● EXERCISE DIRECTIONS
Keep images out and repeat all data exactly.

● PROVIDED DATA
+++
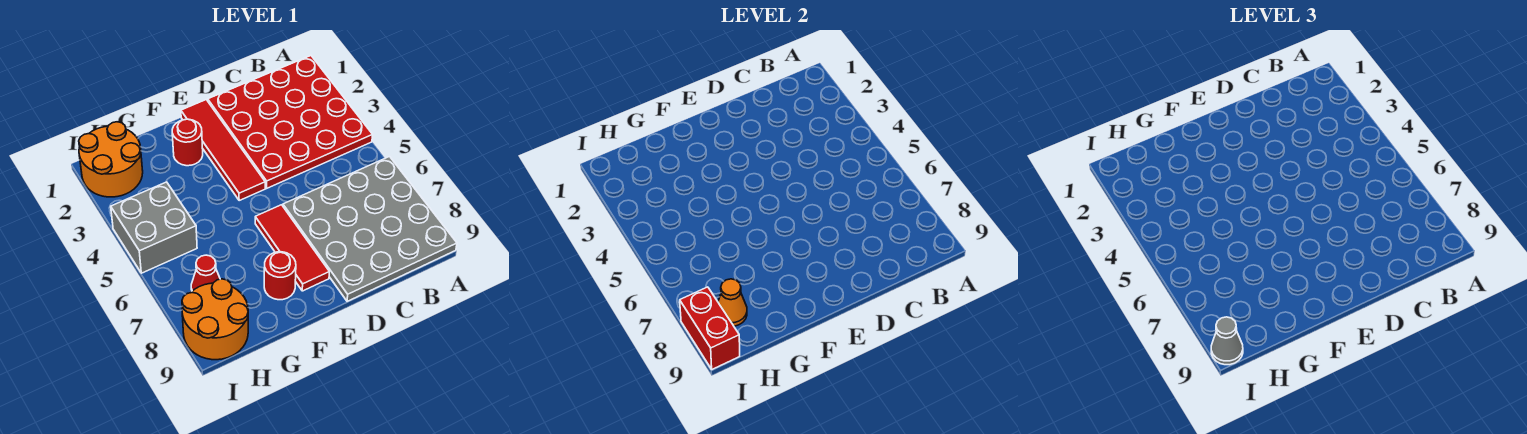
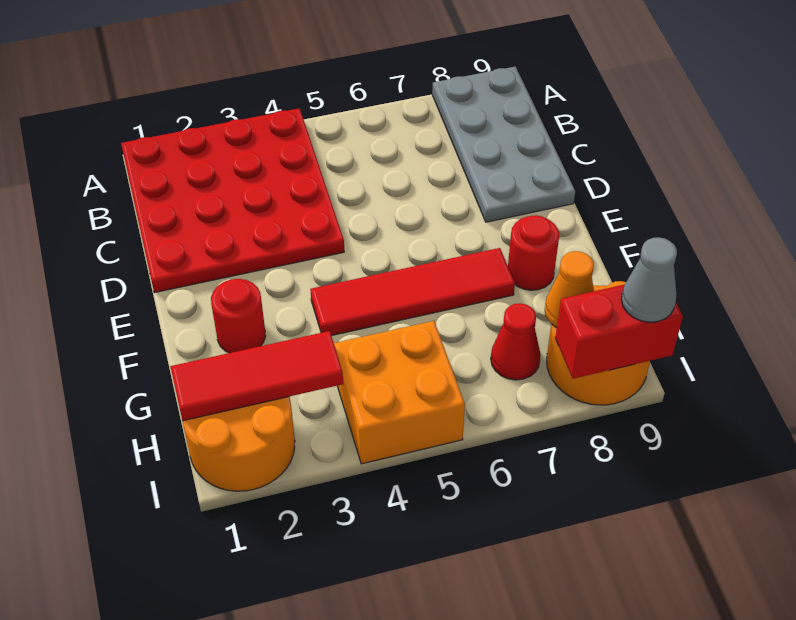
grey plate A6:D9 level 1 -> grey plate A8:D9 level 1
red tile E1:E4 level 1 -> red tile F4:F7 level 1
red tile E6:E8 level 1 -> red tile H1:H3 level 2
grey brick H4:I5 level 1 -> orange brick H4:I5 level 1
+++
● ANSWER SECTION
grey plate A6:D9 level 1 -> grey plate A8:D9 level 1
red tile E1:E4 level 1 -> red tile F4:F7 level 1
red tile E6:E8 level 1 -> red tile H1:H3 level 2
grey brick H4:I5 level 1 -> orange brick H4:I5 level 1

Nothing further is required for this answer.